The task – Your copy of the data should leave out the images and match everything else exactly.

Data records –
Content starts
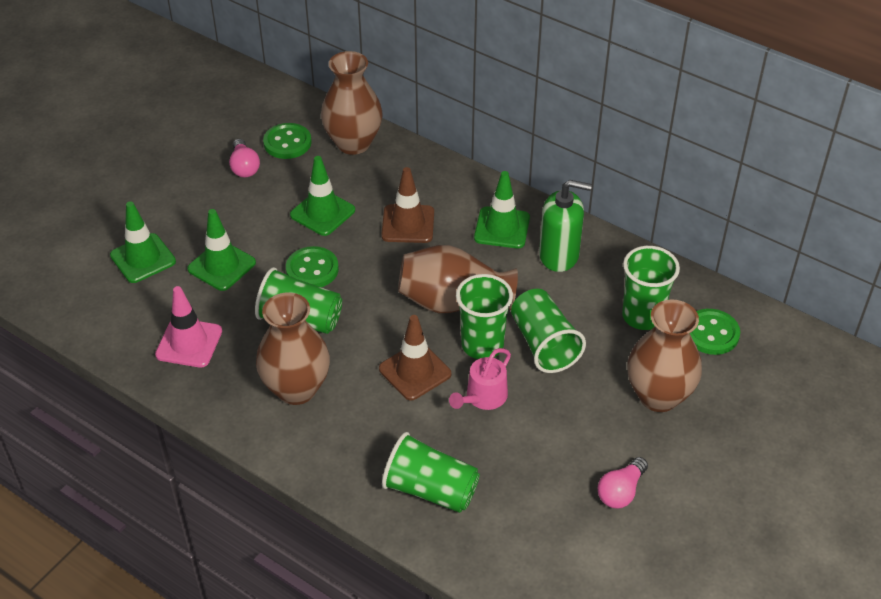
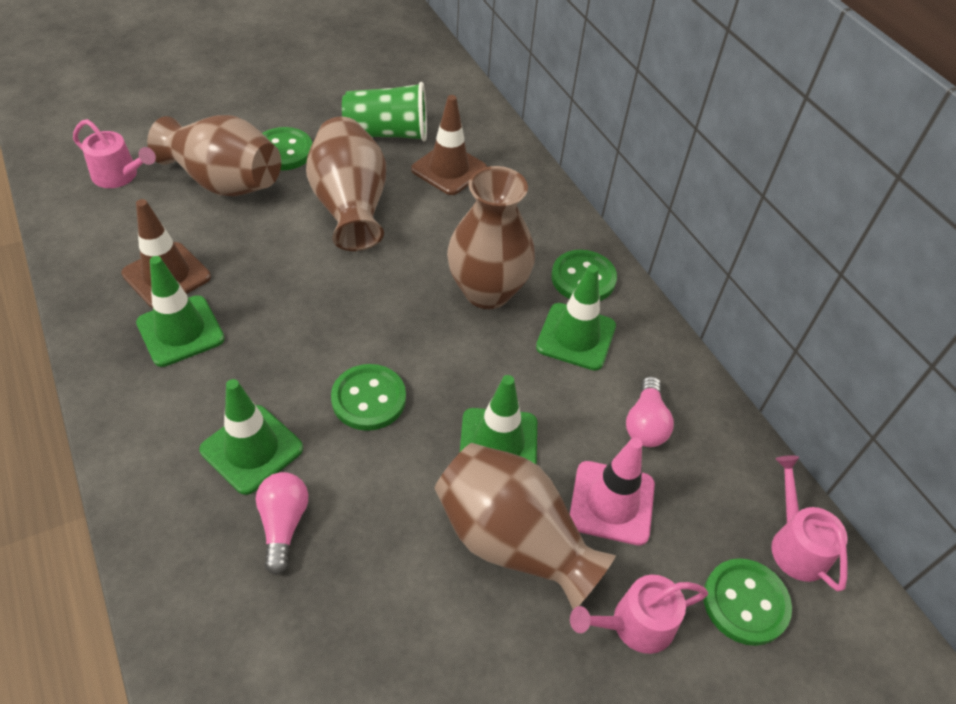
green button: 3 -> 4
green cup: 5 -> 1
green soap dispenser: 1 -> 0
pink watering can: 1 -> 3

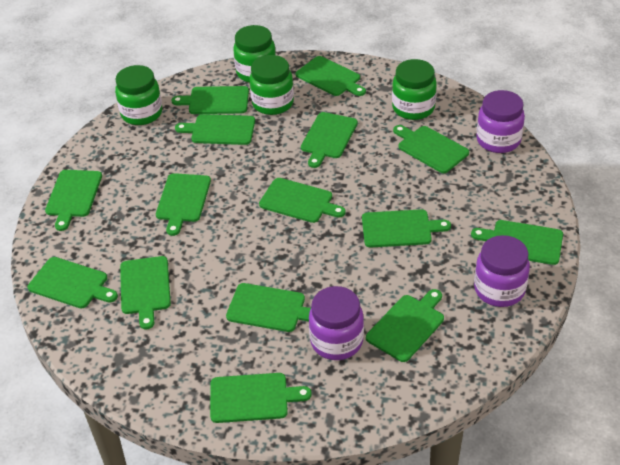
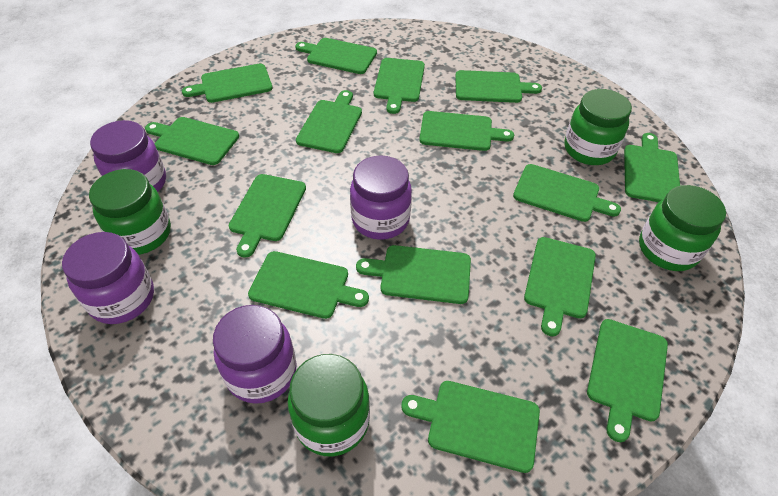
purple jar: 3 -> 4

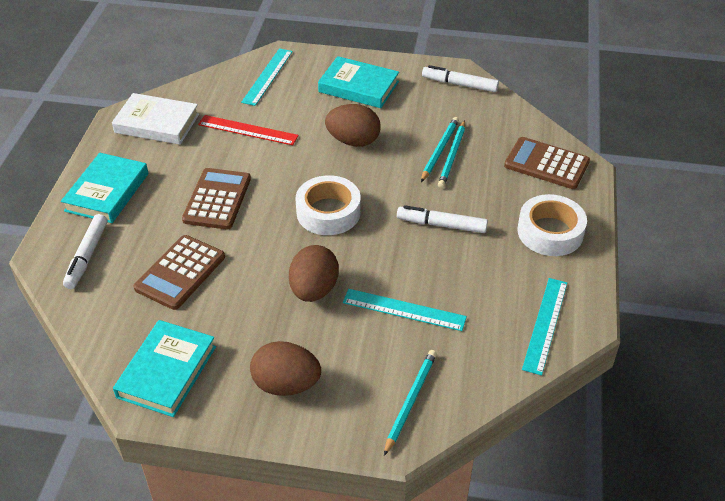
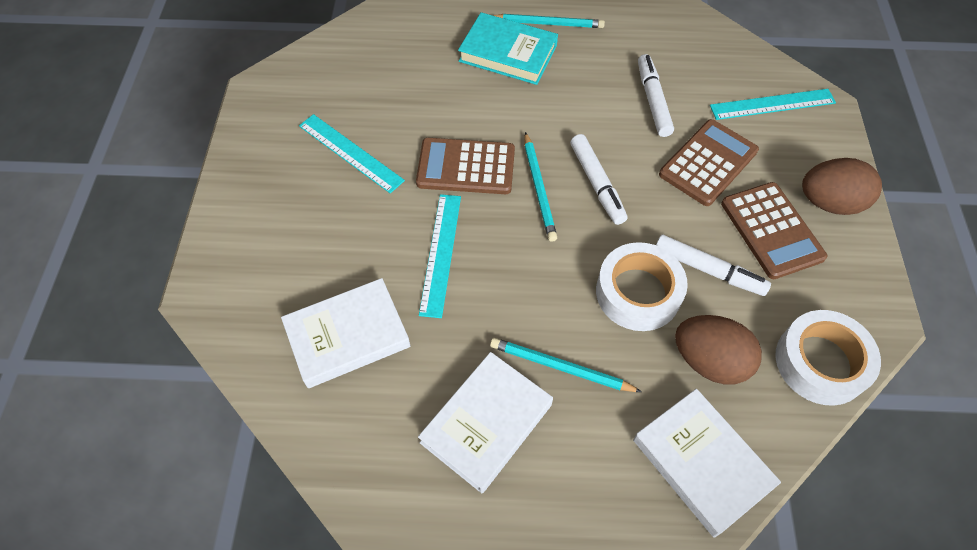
brown egg: 3 -> 2
red ruler: 1 -> 0
turquoise book: 3 -> 1
white book: 1 -> 3

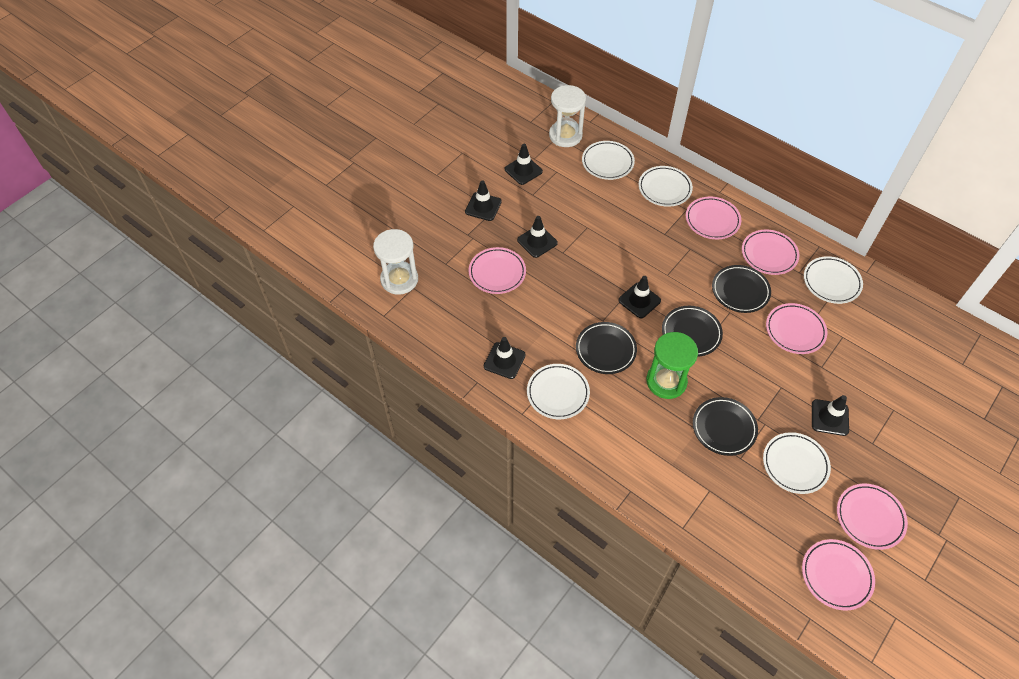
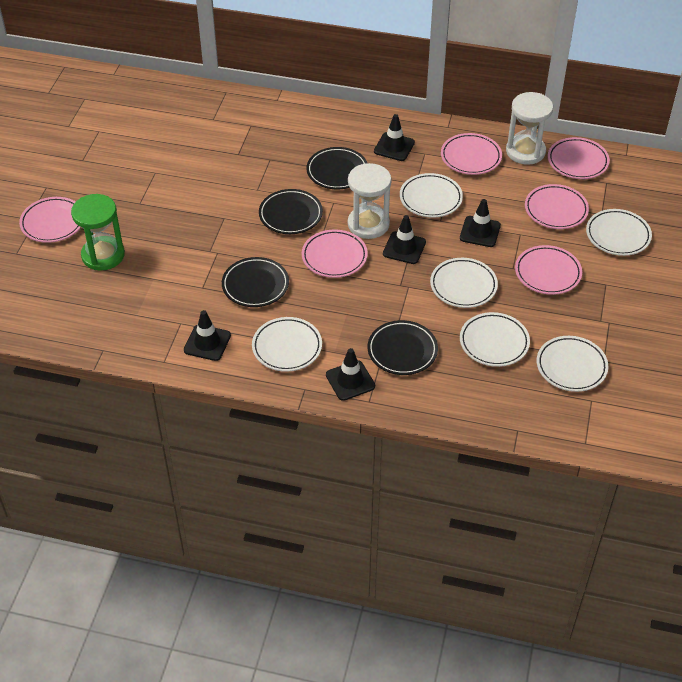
black traffic cone: 6 -> 5
white plate: 5 -> 6

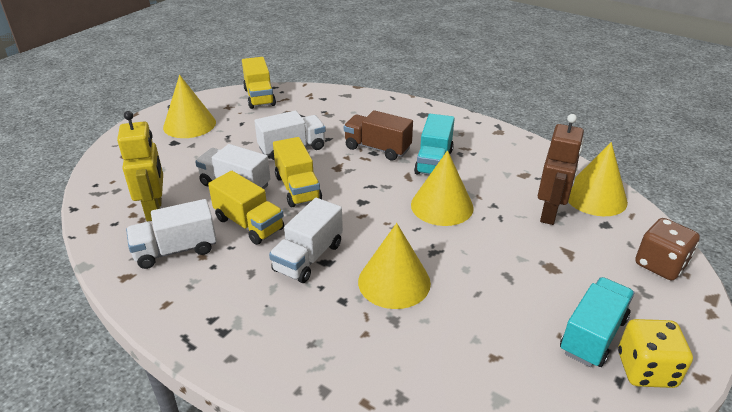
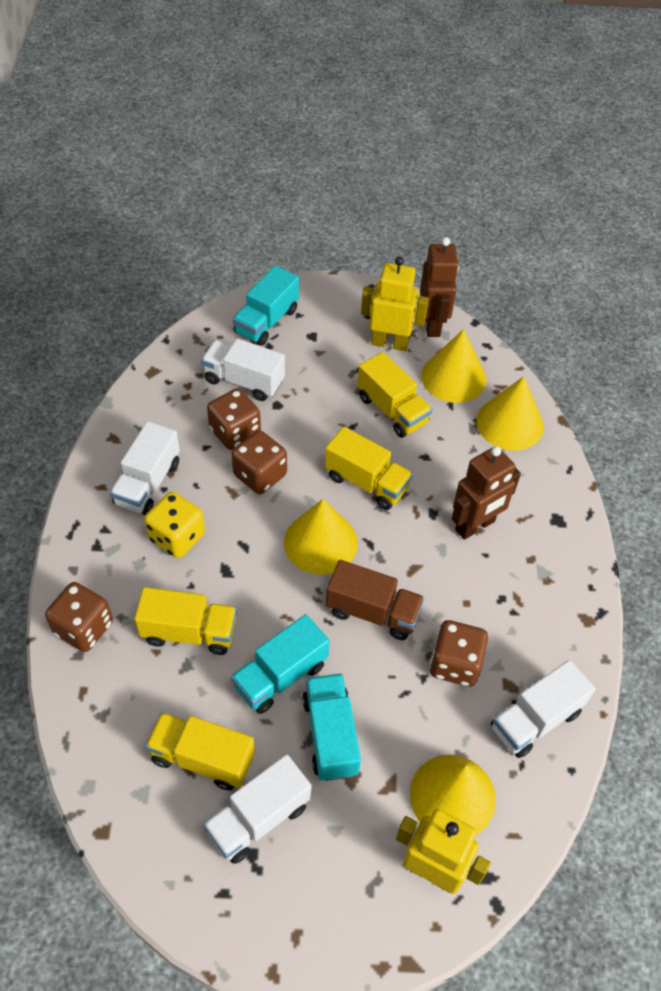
brown dice: 1 -> 4
brown robot: 1 -> 2
turquoise truck: 2 -> 3
yellow robot: 1 -> 2
yellow truck: 3 -> 4

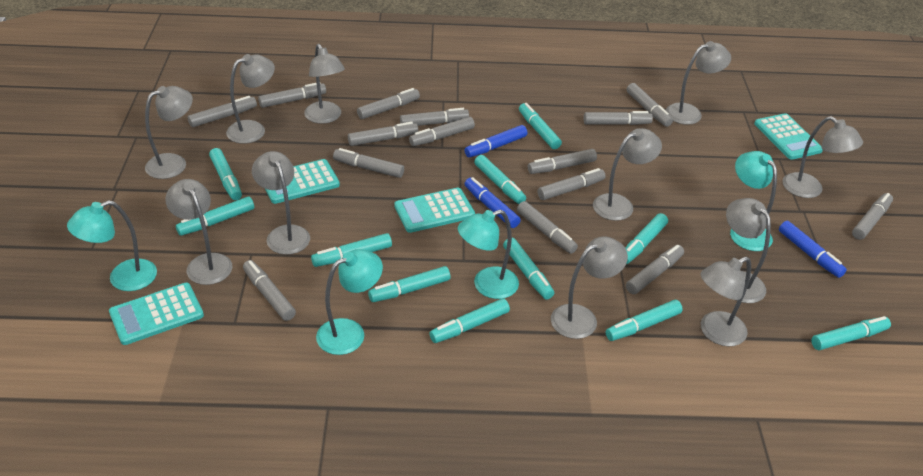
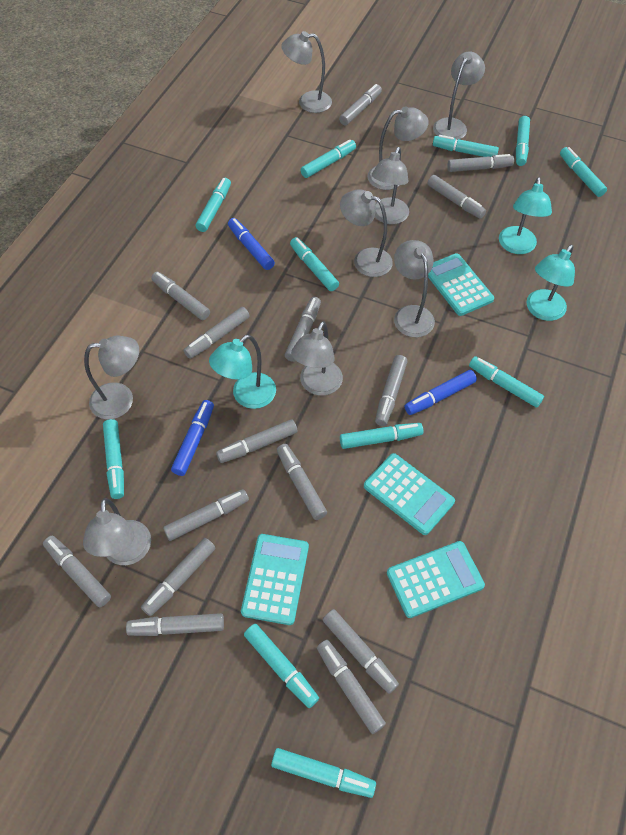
grey lamp: 11 -> 9
turquoise lamp: 4 -> 3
Content ends
Task solution –
green button: 3 -> 4
green cup: 5 -> 1
green soap dispenser: 1 -> 0
pink watering can: 1 -> 3

purple jar: 3 -> 4

brown egg: 3 -> 2
red ruler: 1 -> 0
turquoise book: 3 -> 1
white book: 1 -> 3

black traffic cone: 6 -> 5
white plate: 5 -> 6

brown dice: 1 -> 4
brown robot: 1 -> 2
turquoise truck: 2 -> 3
yellow robot: 1 -> 2
yellow truck: 3 -> 4

grey lamp: 11 -> 9
turquoise lamp: 4 -> 3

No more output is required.